**About this task**:
Retype every record below exactly as it is written.

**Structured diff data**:
———

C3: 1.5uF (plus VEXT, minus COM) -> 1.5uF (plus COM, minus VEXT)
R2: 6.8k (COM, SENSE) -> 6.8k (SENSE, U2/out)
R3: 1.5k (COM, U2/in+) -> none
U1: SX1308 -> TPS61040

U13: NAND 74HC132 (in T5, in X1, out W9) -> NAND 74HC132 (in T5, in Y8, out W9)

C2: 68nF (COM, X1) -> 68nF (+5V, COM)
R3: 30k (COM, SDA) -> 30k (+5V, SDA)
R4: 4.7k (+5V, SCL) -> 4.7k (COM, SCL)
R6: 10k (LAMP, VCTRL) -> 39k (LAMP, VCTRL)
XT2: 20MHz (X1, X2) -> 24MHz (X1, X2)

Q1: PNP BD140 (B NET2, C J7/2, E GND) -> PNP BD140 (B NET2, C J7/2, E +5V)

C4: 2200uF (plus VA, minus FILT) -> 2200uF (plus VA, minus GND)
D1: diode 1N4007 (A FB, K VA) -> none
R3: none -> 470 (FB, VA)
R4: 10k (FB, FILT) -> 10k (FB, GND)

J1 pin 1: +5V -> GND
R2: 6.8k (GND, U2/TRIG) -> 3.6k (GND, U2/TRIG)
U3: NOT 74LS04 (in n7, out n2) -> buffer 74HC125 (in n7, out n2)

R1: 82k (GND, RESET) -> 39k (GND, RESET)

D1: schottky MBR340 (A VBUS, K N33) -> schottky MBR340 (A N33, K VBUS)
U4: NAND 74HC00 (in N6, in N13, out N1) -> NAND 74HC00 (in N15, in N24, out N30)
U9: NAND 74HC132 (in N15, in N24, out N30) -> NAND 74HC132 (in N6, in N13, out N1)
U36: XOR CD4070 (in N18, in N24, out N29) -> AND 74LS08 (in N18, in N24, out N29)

———

**Reply to the task**:
C3: 1.5uF (plus VEXT, minus COM) -> 1.5uF (plus COM, minus VEXT)
R2: 6.8k (COM, SENSE) -> 6.8k (SENSE, U2/out)
R3: 1.5k (COM, U2/in+) -> none
U1: SX1308 -> TPS61040

U13: NAND 74HC132 (in T5, in X1, out W9) -> NAND 74HC132 (in T5, in Y8, out W9)

C2: 68nF (COM, X1) -> 68nF (+5V, COM)
R3: 30k (COM, SDA) -> 30k (+5V, SDA)
R4: 4.7k (+5V, SCL) -> 4.7k (COM, SCL)
R6: 10k (LAMP, VCTRL) -> 39k (LAMP, VCTRL)
XT2: 20MHz (X1, X2) -> 24MHz (X1, X2)

Q1: PNP BD140 (B NET2, C J7/2, E GND) -> PNP BD140 (B NET2, C J7/2, E +5V)

C4: 2200uF (plus VA, minus FILT) -> 2200uF (plus VA, minus GND)
D1: diode 1N4007 (A FB, K VA) -> none
R3: none -> 470 (FB, VA)
R4: 10k (FB, FILT) -> 10k (FB, GND)

J1 pin 1: +5V -> GND
R2: 6.8k (GND, U2/TRIG) -> 3.6k (GND, U2/TRIG)
U3: NOT 74LS04 (in n7, out n2) -> buffer 74HC125 (in n7, out n2)

R1: 82k (GND, RESET) -> 39k (GND, RESET)

D1: schottky MBR340 (A VBUS, K N33) -> schottky MBR340 (A N33, K VBUS)
U4: NAND 74HC00 (in N6, in N13, out N1) -> NAND 74HC00 (in N15, in N24, out N30)
U9: NAND 74HC132 (in N15, in N24, out N30) -> NAND 74HC132 (in N6, in N13, out N1)
U36: XOR CD4070 (in N18, in N24, out N29) -> AND 74LS08 (in N18, in N24, out N29)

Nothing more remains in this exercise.